Colored geometric primitive data:
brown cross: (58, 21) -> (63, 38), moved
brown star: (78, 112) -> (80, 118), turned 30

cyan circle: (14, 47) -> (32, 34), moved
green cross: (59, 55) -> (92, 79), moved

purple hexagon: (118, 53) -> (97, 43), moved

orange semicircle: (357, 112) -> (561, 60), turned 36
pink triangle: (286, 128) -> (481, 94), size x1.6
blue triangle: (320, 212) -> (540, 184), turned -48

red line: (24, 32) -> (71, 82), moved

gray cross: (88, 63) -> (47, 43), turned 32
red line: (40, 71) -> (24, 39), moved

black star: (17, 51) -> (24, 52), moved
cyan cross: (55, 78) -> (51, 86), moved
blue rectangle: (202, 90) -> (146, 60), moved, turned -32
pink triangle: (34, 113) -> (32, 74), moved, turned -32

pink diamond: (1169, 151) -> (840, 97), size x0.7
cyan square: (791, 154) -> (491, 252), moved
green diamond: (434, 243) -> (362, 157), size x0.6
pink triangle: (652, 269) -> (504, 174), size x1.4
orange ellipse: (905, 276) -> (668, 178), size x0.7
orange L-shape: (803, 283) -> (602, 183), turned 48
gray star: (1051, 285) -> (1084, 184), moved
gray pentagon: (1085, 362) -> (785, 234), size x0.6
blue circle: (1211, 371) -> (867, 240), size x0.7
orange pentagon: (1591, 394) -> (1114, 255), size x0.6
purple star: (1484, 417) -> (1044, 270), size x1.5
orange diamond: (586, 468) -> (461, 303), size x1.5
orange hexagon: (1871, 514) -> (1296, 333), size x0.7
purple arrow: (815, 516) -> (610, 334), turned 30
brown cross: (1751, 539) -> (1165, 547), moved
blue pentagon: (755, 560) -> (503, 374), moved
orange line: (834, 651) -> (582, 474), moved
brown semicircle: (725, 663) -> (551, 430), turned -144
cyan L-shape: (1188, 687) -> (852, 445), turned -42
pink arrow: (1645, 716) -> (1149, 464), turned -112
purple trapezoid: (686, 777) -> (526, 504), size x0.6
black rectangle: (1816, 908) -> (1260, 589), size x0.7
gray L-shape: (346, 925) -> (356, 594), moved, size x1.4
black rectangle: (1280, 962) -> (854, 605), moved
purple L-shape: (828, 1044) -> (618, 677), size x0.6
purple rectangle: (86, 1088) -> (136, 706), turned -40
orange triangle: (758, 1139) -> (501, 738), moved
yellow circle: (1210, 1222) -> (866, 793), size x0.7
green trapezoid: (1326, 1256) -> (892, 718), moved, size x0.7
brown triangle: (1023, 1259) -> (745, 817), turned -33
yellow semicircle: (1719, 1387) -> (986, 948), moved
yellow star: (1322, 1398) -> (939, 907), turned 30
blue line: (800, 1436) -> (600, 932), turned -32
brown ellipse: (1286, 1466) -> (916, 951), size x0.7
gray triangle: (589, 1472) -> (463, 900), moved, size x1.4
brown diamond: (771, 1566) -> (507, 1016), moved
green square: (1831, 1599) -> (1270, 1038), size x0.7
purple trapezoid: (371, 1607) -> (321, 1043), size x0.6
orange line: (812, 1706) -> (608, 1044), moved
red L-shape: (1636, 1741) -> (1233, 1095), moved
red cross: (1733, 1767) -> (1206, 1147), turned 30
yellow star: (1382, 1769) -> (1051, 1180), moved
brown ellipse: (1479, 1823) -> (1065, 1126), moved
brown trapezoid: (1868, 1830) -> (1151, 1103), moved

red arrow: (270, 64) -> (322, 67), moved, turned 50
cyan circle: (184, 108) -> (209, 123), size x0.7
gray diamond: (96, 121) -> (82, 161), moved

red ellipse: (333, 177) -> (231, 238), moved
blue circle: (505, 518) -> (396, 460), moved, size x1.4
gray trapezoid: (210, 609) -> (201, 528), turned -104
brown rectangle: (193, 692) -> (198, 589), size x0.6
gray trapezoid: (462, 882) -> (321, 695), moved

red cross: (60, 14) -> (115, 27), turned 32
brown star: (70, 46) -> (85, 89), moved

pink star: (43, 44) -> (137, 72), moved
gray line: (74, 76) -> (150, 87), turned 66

*ABOUT THIS TASK*:
Look for the string "square" in the entries above. Copy every line that has it.

*WRITTEN ANSWER*:
cyan square: (791, 154) -> (491, 252), moved
green square: (1831, 1599) -> (1270, 1038), size x0.7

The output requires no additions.